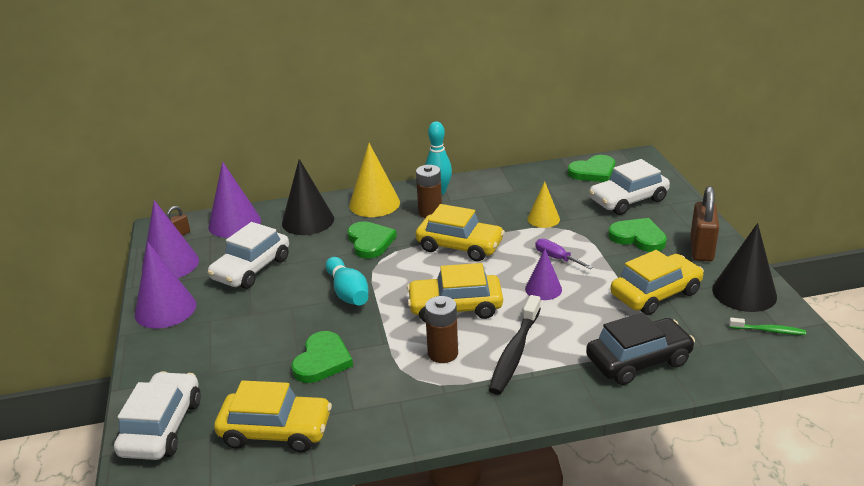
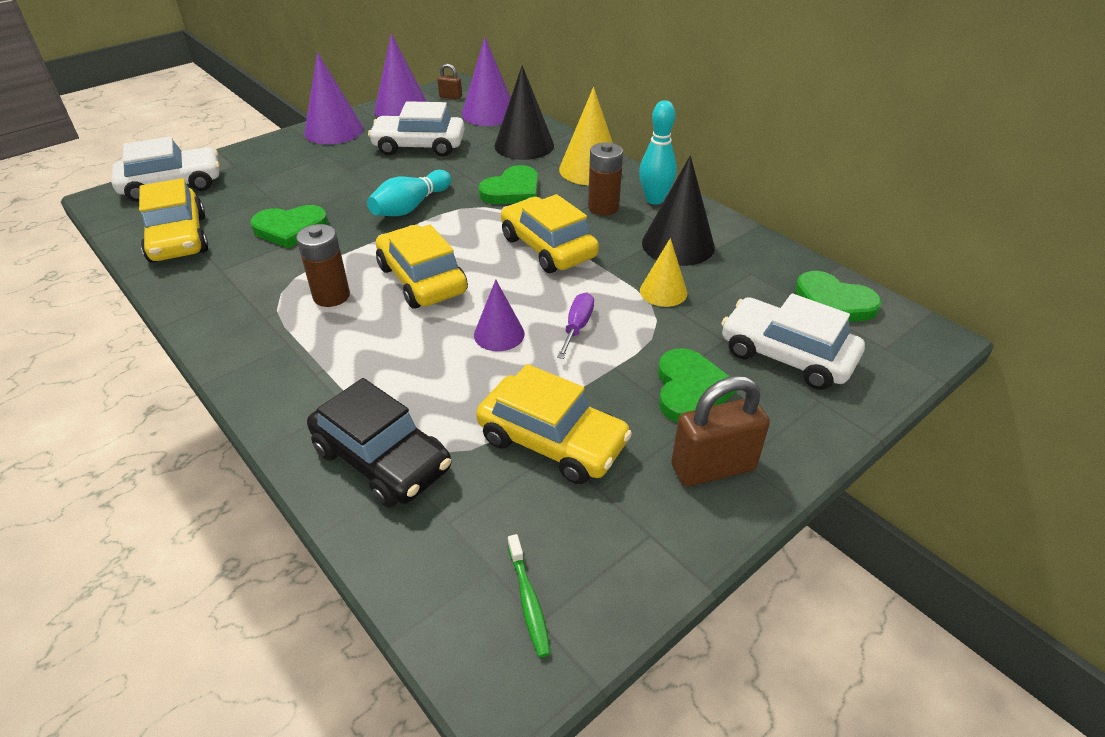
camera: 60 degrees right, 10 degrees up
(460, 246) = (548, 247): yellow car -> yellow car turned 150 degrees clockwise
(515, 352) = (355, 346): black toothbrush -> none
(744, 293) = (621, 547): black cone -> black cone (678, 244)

============

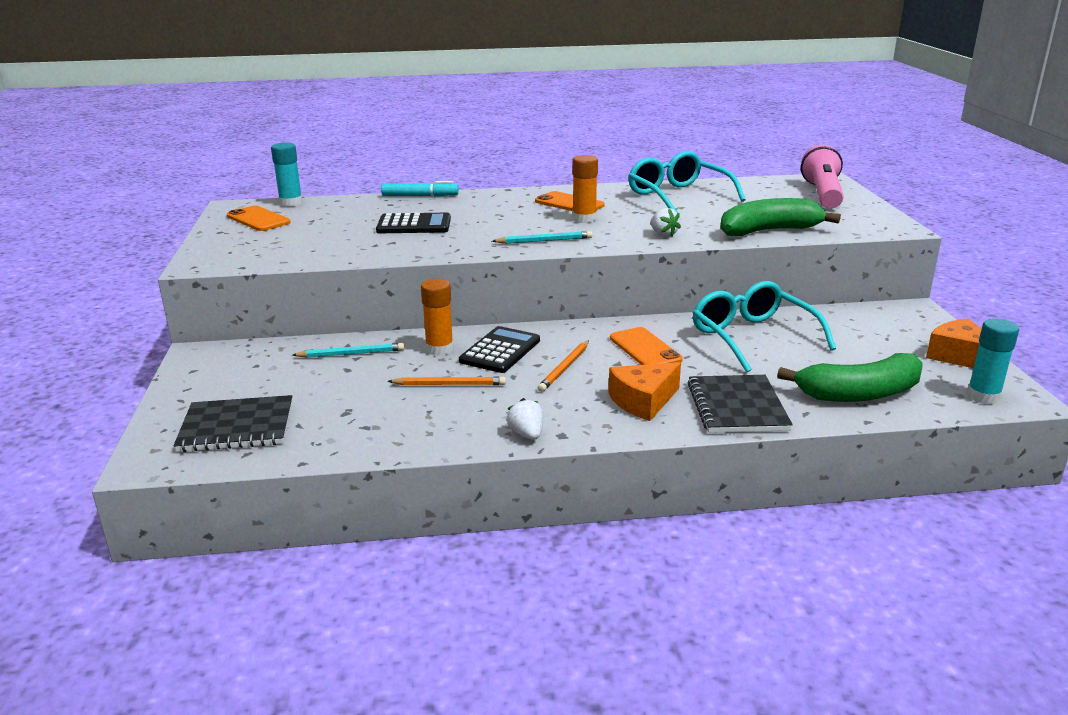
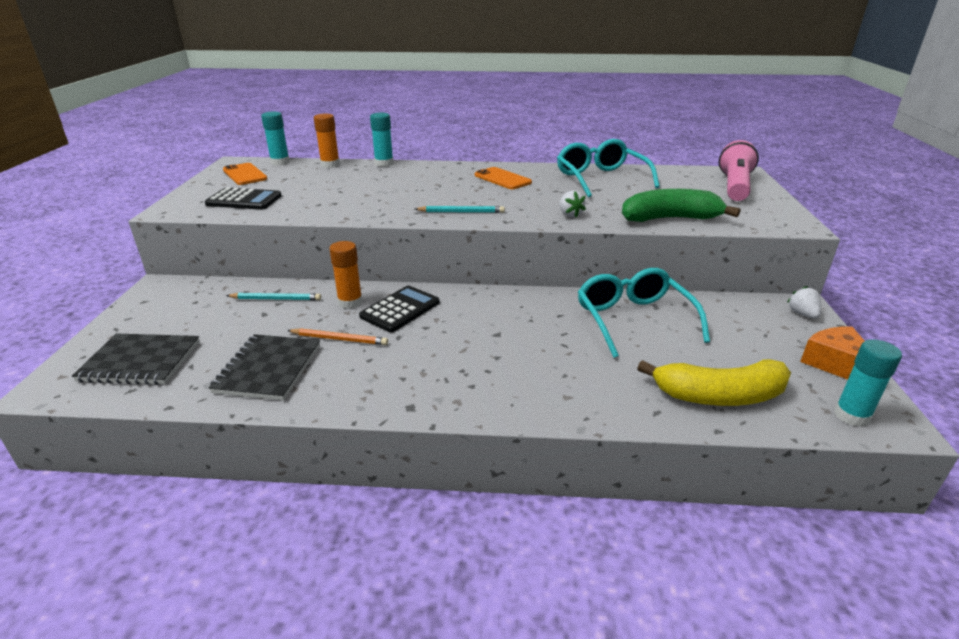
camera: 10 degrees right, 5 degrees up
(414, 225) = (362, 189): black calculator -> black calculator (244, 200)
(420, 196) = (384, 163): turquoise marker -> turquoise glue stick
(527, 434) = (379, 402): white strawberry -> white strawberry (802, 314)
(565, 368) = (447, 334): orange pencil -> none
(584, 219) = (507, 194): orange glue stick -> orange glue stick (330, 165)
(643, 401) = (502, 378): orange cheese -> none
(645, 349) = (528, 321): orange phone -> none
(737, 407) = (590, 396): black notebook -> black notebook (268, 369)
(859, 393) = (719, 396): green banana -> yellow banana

============

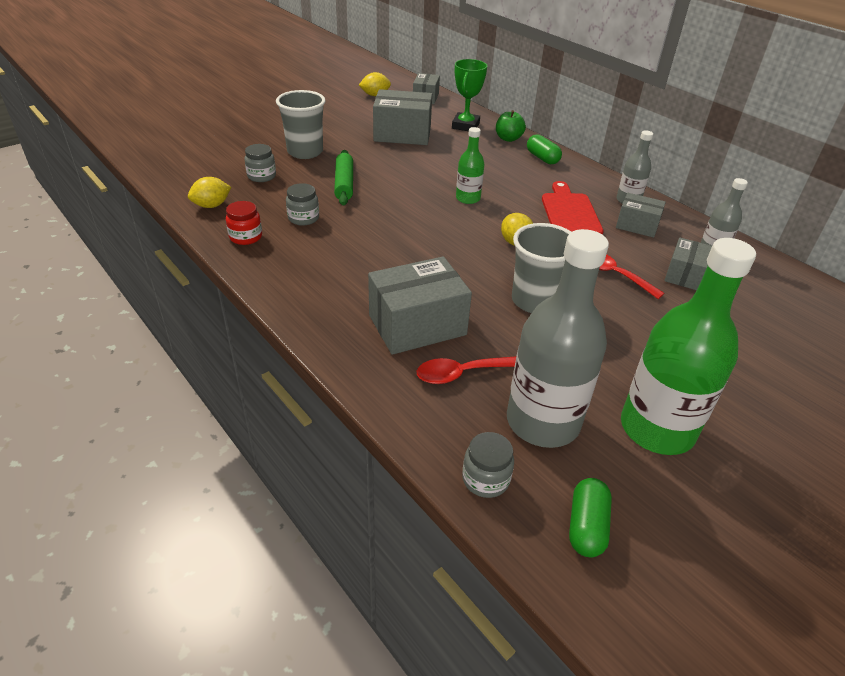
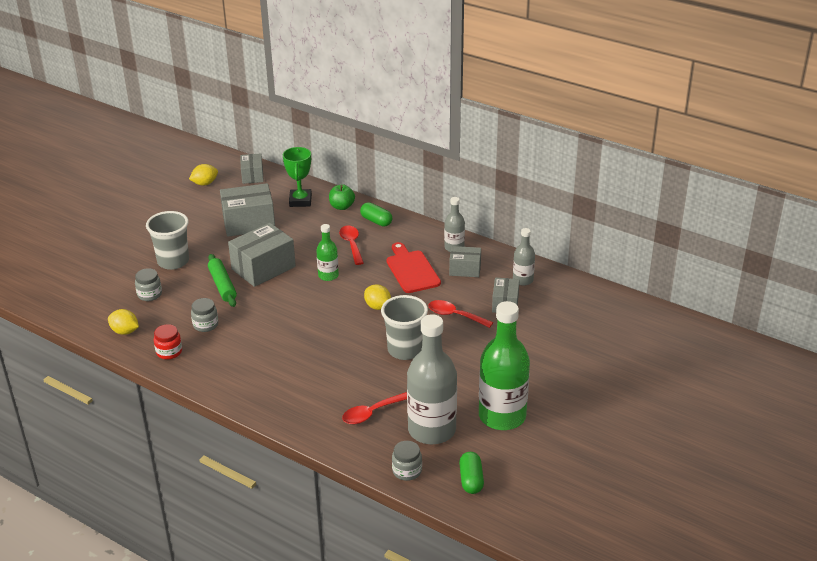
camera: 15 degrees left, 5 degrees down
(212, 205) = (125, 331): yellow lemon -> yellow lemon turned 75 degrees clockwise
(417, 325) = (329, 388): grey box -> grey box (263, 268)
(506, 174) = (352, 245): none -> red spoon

============

- [What to do]
Reproduce the lines above, beginning at the line with "(420, 196) = (384, 163): turquoise" and stopping after the line with "(859, 393) = (719, 396): green", exactly as they are.

- [Answer space]
(420, 196) = (384, 163): turquoise marker -> turquoise glue stick
(527, 434) = (379, 402): white strawberry -> white strawberry (802, 314)
(565, 368) = (447, 334): orange pencil -> none
(584, 219) = (507, 194): orange glue stick -> orange glue stick (330, 165)
(643, 401) = (502, 378): orange cheese -> none
(645, 349) = (528, 321): orange phone -> none
(737, 407) = (590, 396): black notebook -> black notebook (268, 369)
(859, 393) = (719, 396): green banana -> yellow banana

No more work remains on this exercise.